- _Provided records_
--- START ---
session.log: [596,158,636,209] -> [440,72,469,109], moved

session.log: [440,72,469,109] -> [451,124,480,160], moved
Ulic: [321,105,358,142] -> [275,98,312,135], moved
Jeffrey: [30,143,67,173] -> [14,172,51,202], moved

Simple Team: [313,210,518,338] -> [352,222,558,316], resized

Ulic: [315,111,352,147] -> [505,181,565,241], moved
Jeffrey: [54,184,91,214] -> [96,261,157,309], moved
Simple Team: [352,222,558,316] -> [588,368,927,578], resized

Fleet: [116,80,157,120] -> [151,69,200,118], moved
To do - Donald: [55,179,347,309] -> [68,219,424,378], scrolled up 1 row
--- END ---
--- START ---
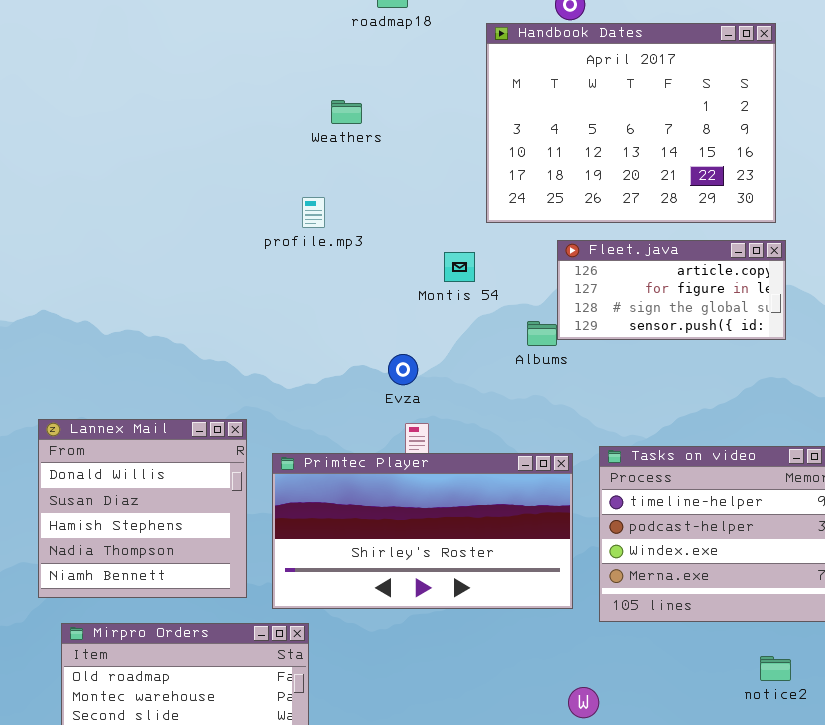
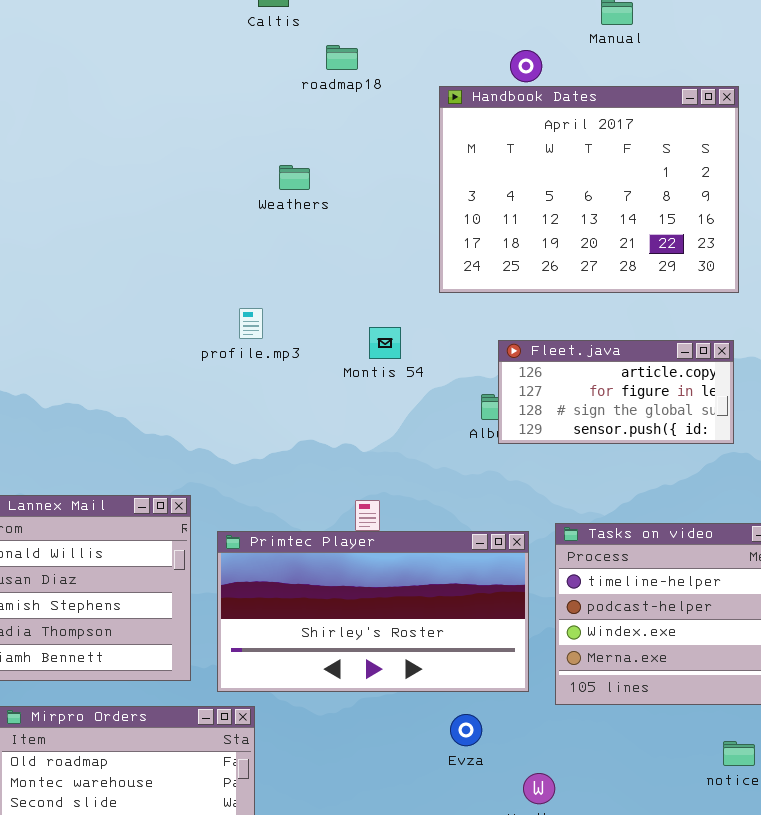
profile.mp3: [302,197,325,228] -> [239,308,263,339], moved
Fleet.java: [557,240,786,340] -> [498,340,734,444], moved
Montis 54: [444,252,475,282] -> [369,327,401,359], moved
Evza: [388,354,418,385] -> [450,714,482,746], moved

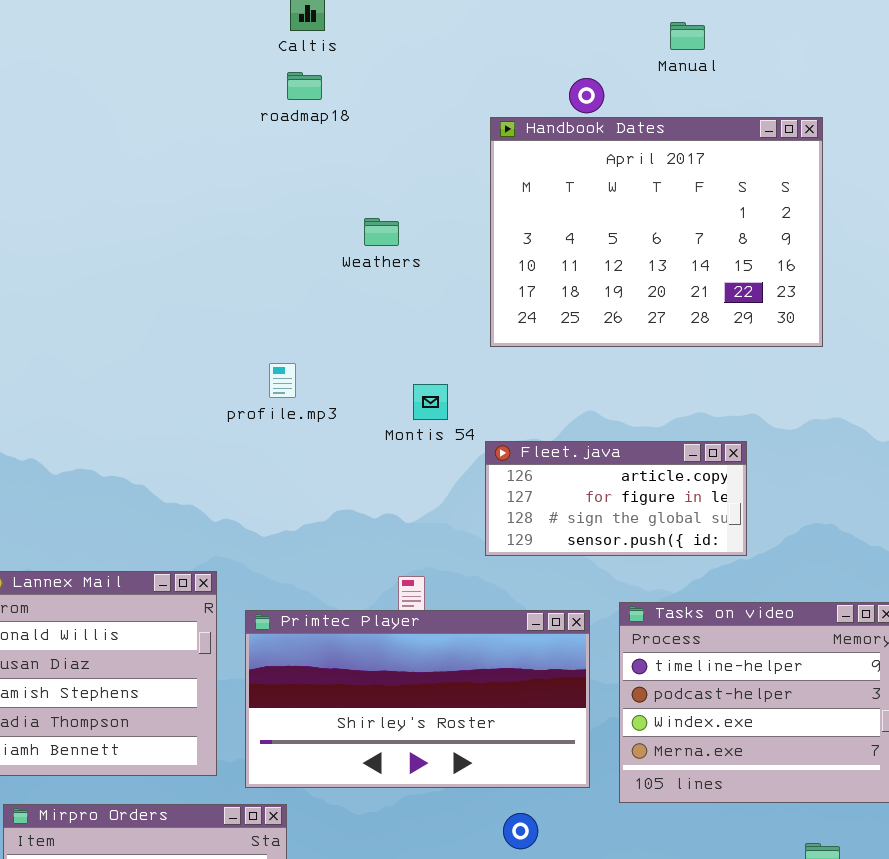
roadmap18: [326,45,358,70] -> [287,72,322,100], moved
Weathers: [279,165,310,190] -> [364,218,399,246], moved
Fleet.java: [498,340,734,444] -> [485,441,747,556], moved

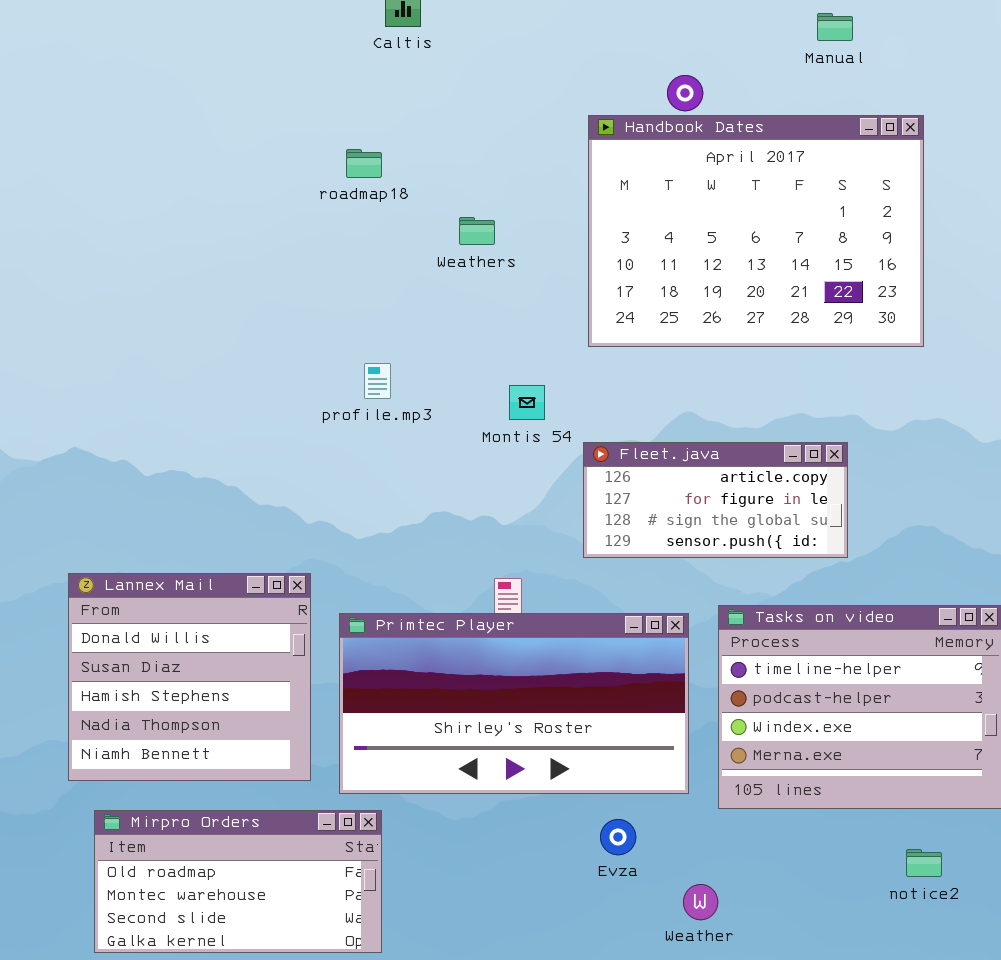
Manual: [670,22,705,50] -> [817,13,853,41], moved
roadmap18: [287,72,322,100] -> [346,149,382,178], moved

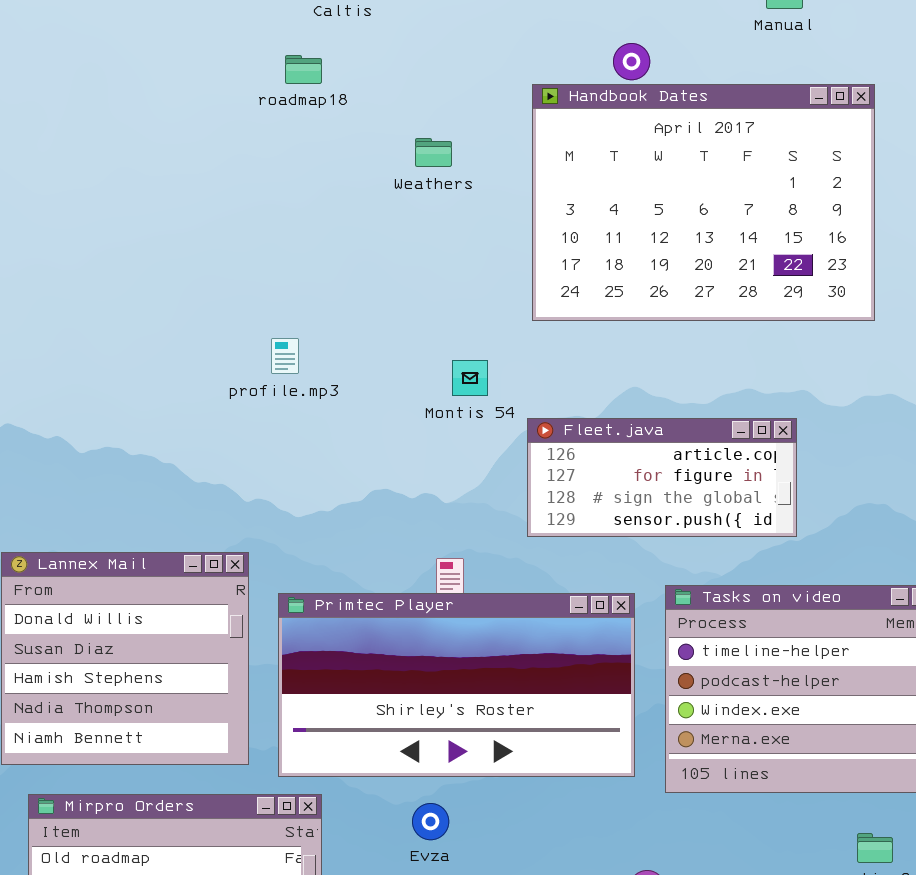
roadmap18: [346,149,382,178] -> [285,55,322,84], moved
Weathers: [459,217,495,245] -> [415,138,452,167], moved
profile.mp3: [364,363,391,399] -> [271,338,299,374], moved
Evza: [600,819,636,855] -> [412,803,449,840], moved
--- END ---
- _Exercise goal_
Could the stretch from the line with "Manual: [670,22,705,50] ->" through the line with "Evza: [600,819,636,855] ->" in the listing above be restated word for word, minus the pictures?

- _Answer to the exercise_
Manual: [670,22,705,50] -> [817,13,853,41], moved
roadmap18: [287,72,322,100] -> [346,149,382,178], moved

roadmap18: [346,149,382,178] -> [285,55,322,84], moved
Weathers: [459,217,495,245] -> [415,138,452,167], moved
profile.mp3: [364,363,391,399] -> [271,338,299,374], moved
Evza: [600,819,636,855] -> [412,803,449,840], moved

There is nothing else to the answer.